Aim of the exercise: Write out every record below exactly, leaving the pictures out.

[[ Data open ]]

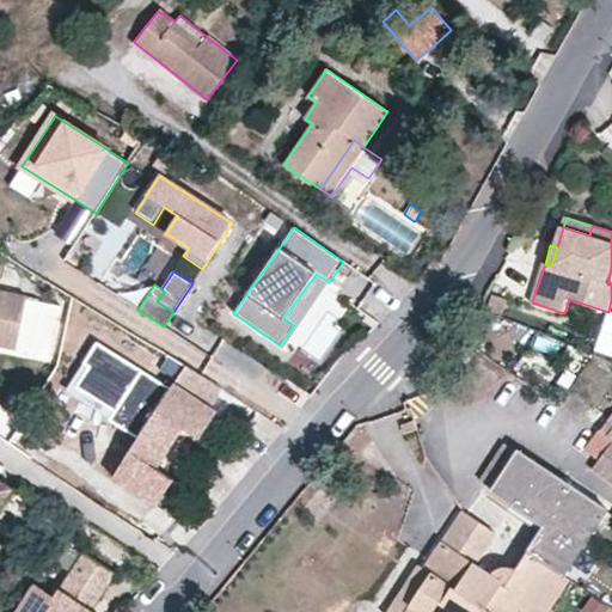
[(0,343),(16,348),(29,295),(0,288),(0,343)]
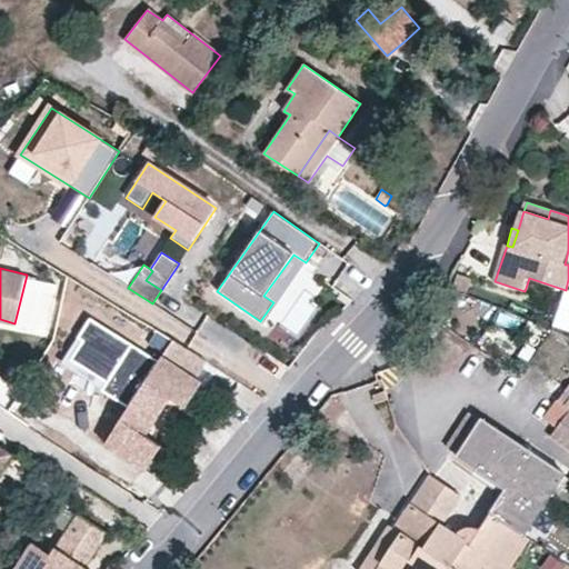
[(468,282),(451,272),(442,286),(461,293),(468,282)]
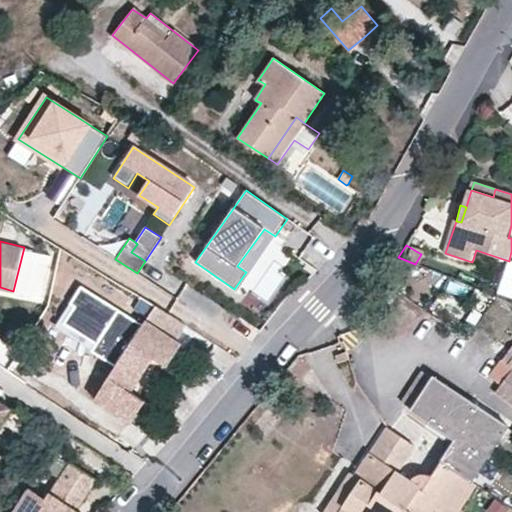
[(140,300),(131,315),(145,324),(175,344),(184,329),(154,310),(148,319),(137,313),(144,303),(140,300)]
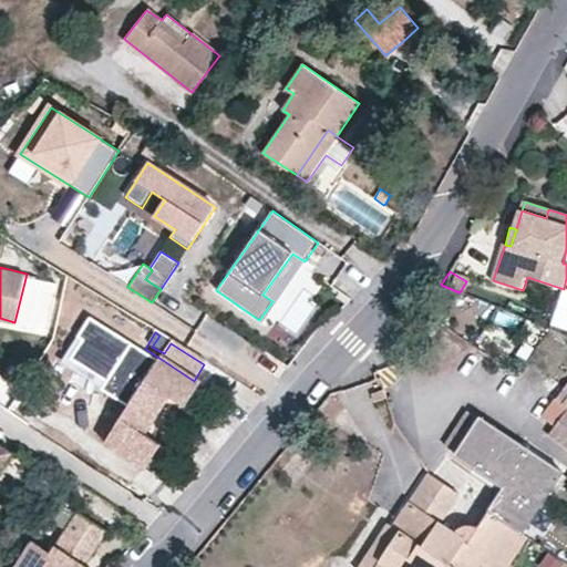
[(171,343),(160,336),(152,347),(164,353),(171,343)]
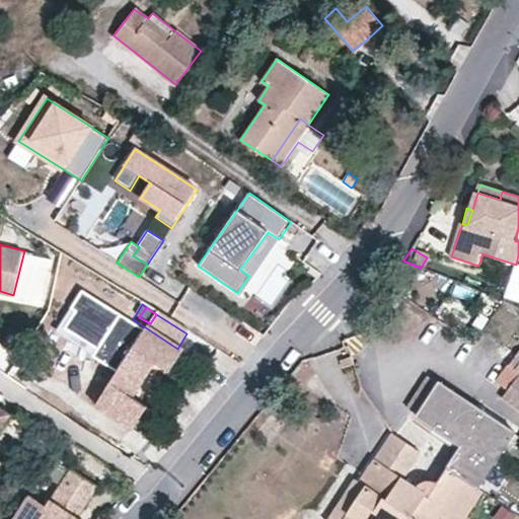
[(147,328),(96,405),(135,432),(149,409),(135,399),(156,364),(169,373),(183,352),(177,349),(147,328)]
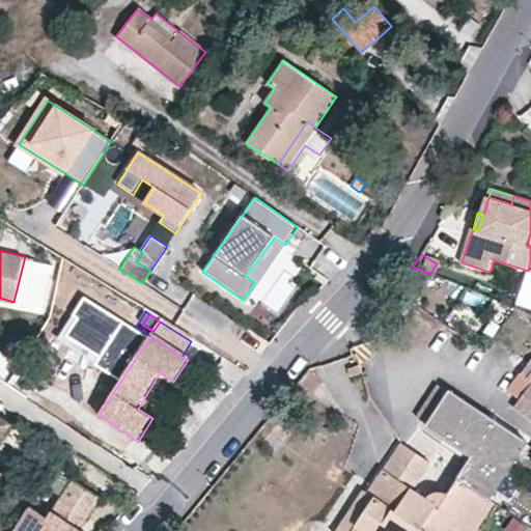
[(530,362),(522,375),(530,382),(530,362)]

[[ Data closed ]]

Response to this task:
[(0,343),(16,348),(29,295),(0,288),(0,343)]
[(468,282),(451,272),(442,286),(461,293),(468,282)]
[(140,300),(131,315),(145,324),(175,344),(184,329),(154,310),(148,319),(137,313),(144,303),(140,300)]
[(171,343),(160,336),(152,347),(164,353),(171,343)]
[(147,328),(96,405),(135,432),(149,409),(135,399),(156,364),(169,373),(183,352),(177,349),(147,328)]
[(530,362),(522,375),(530,382),(530,362)]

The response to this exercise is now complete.